WHAT THIS TASK INVOLVES: Would you give again, exactly, the lines running from the line with "blue circle: (30, 152)" to the end of the data below, both included?

----- DATA FOR PROCESSING -----

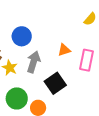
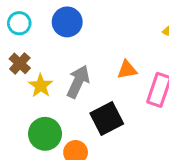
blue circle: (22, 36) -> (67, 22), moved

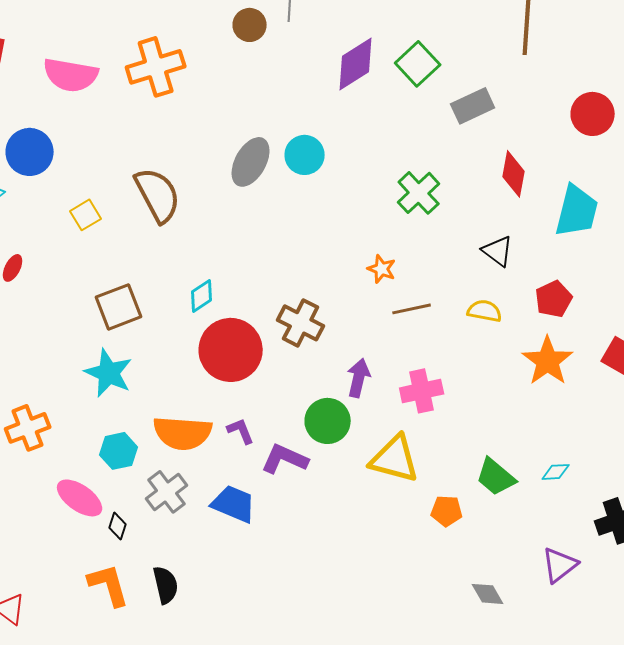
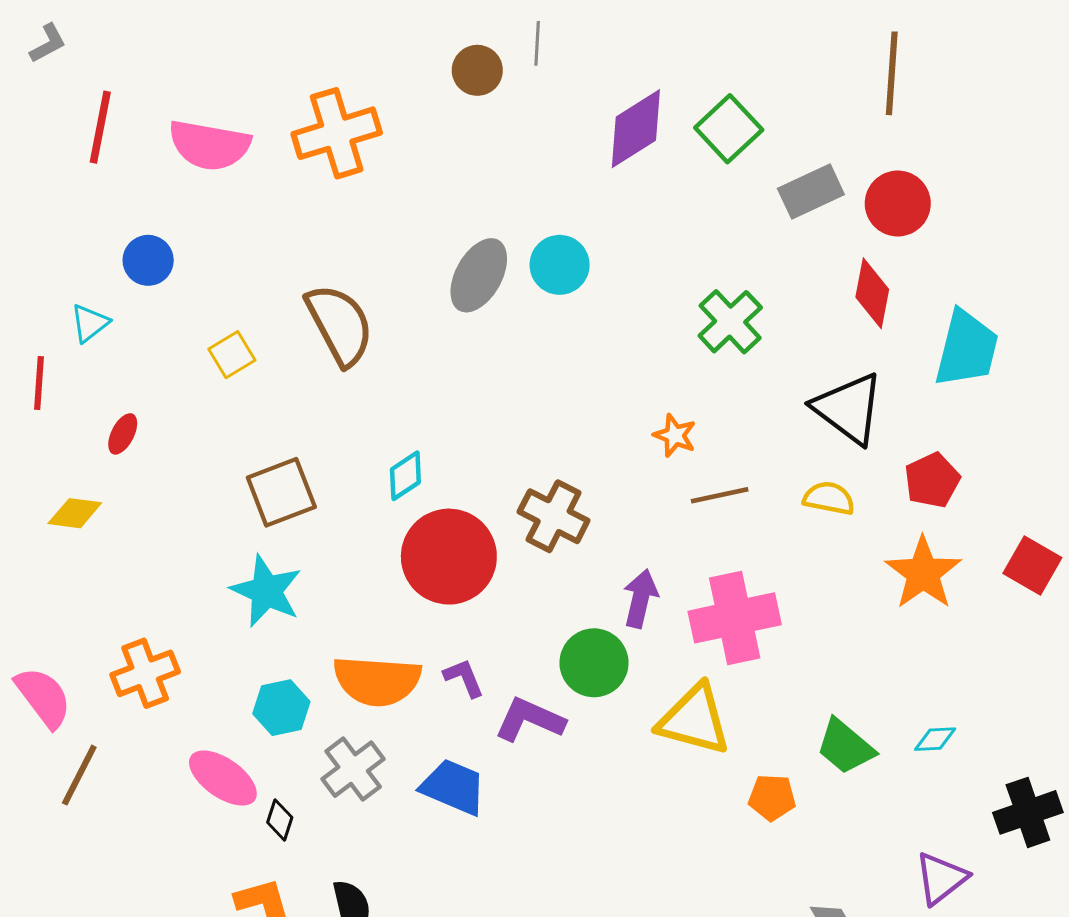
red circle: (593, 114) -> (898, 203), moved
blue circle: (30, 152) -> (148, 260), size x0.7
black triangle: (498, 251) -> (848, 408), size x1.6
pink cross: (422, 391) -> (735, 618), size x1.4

-----

SOLUTION FOR THIS TASK:
blue circle: (30, 152) -> (148, 260), size x0.7
black triangle: (498, 251) -> (848, 408), size x1.6
pink cross: (422, 391) -> (735, 618), size x1.4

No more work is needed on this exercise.